What the task requires:
In the entries below, count each line where "traffic" appears. Give the total and nothing more.
-*-*-
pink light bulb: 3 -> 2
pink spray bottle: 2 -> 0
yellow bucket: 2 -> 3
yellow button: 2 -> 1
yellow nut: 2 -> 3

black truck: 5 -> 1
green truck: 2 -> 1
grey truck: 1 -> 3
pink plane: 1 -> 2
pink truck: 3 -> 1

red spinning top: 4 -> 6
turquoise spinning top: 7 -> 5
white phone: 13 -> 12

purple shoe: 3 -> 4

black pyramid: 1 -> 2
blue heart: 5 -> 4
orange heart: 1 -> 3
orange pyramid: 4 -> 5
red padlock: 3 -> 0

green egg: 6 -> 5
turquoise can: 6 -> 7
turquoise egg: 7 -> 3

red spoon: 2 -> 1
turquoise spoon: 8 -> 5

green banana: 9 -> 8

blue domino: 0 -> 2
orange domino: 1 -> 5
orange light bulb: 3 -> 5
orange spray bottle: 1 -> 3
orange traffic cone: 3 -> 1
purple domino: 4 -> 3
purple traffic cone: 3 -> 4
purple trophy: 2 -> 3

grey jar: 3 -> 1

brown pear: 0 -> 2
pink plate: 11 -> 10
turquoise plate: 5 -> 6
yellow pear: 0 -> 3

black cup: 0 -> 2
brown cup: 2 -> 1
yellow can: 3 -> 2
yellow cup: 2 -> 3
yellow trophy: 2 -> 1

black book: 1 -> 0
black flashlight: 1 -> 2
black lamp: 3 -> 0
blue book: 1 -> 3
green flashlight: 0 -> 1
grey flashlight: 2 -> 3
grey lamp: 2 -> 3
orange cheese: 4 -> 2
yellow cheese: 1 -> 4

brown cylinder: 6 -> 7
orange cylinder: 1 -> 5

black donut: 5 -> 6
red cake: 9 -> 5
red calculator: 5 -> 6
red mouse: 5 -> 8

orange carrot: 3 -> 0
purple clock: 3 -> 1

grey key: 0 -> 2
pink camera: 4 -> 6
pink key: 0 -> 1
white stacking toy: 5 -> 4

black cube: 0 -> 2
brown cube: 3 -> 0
-*-*-
Completed exercise:
2